● Work order
Find the string "purple" in the listing and report every line that has it.

● Information provided
============================================================
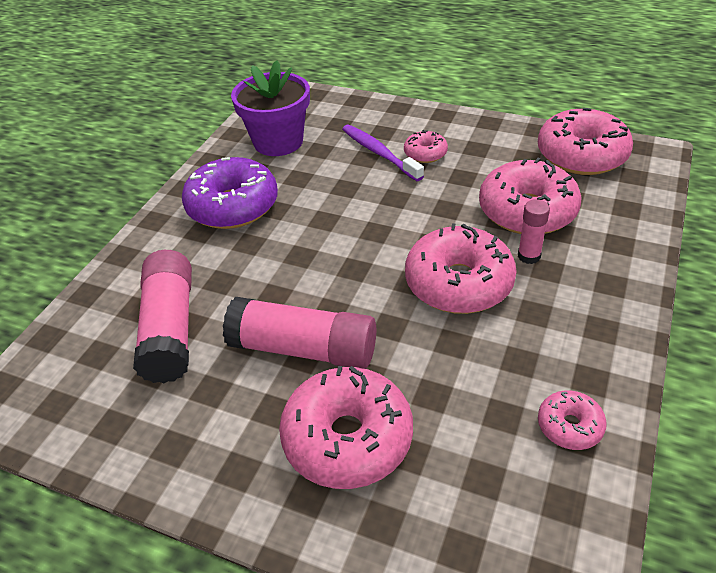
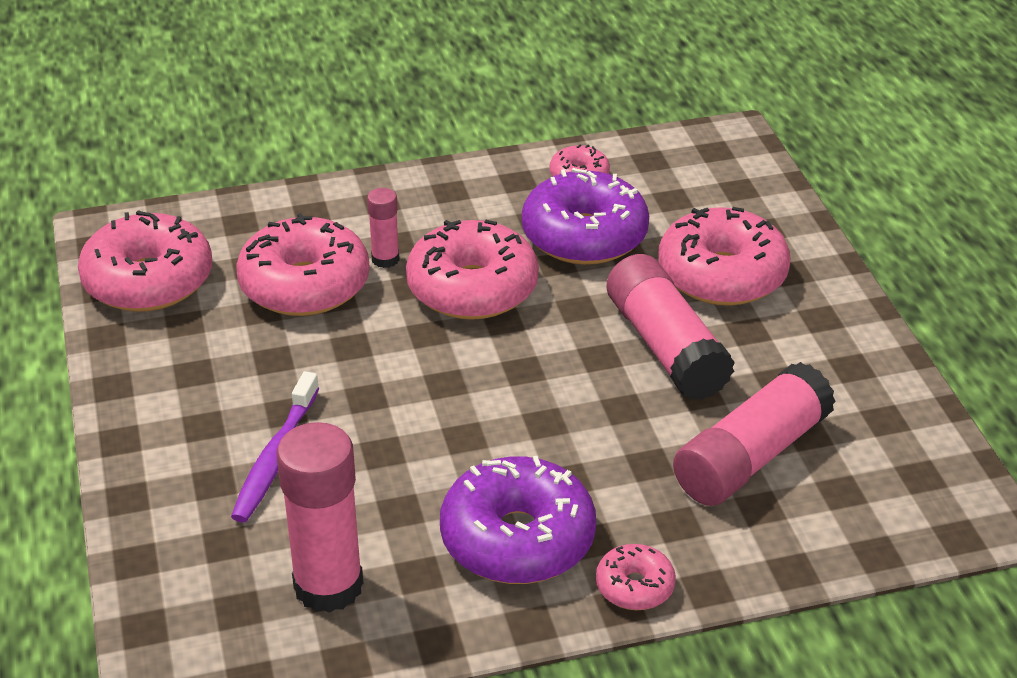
camera: 130 degrees left, 5 degrees down
(278, 142) = (328, 586): purple flower pot -> pink glue stick
(425, 153) = (243, 412): pink donut -> pink donut (635, 587)
(473, 378) = (584, 236): none -> purple donut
============================================================
● Response
(278, 142) = (328, 586): purple flower pot -> pink glue stick
(473, 378) = (584, 236): none -> purple donut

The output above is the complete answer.